Begin at the line containing "U39: OR (in" and copy each line exactly through the end of the records, leaving out what comes before.

###

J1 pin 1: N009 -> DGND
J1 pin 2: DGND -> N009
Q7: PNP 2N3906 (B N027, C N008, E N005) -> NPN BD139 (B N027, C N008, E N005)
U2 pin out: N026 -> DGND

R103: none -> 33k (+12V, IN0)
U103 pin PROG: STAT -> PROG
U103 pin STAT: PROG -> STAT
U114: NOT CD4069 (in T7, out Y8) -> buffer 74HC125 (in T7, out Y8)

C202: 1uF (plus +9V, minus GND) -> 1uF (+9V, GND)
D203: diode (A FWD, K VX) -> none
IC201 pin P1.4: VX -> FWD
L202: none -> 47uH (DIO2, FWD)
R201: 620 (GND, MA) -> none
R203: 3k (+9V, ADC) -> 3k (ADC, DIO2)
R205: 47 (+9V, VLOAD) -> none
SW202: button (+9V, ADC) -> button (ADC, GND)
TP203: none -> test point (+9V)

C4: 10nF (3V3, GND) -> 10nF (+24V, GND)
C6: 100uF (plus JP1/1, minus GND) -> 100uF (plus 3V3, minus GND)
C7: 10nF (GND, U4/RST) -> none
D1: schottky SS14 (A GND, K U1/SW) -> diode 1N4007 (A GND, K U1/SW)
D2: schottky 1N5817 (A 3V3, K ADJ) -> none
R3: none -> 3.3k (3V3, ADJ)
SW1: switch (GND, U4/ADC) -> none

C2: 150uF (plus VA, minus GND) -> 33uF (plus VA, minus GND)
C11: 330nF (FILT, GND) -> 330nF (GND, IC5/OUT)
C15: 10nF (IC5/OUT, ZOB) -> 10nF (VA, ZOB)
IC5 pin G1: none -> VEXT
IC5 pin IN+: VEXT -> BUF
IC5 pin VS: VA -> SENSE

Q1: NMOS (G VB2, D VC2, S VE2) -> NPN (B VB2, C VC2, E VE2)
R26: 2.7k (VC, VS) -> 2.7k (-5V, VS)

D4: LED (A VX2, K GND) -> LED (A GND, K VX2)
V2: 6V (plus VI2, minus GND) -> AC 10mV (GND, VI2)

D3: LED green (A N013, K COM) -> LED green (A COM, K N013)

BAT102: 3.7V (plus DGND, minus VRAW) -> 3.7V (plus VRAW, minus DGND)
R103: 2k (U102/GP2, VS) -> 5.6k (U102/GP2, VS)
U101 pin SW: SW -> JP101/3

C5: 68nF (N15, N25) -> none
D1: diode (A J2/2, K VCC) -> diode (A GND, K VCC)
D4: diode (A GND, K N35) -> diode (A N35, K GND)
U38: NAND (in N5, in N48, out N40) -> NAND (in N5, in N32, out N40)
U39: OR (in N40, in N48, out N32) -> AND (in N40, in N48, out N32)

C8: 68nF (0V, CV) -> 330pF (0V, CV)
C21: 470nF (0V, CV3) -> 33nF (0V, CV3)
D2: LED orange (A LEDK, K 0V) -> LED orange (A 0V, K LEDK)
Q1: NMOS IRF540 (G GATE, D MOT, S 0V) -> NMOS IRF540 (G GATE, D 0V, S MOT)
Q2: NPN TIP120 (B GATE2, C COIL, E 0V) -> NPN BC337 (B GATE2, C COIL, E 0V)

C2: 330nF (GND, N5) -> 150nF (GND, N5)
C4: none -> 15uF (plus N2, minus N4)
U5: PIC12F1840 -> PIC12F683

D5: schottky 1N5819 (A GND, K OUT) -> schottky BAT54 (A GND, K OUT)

###

*Response*
U39: OR (in N40, in N48, out N32) -> AND (in N40, in N48, out N32)

C8: 68nF (0V, CV) -> 330pF (0V, CV)
C21: 470nF (0V, CV3) -> 33nF (0V, CV3)
D2: LED orange (A LEDK, K 0V) -> LED orange (A 0V, K LEDK)
Q1: NMOS IRF540 (G GATE, D MOT, S 0V) -> NMOS IRF540 (G GATE, D 0V, S MOT)
Q2: NPN TIP120 (B GATE2, C COIL, E 0V) -> NPN BC337 (B GATE2, C COIL, E 0V)

C2: 330nF (GND, N5) -> 150nF (GND, N5)
C4: none -> 15uF (plus N2, minus N4)
U5: PIC12F1840 -> PIC12F683

D5: schottky 1N5819 (A GND, K OUT) -> schottky BAT54 (A GND, K OUT)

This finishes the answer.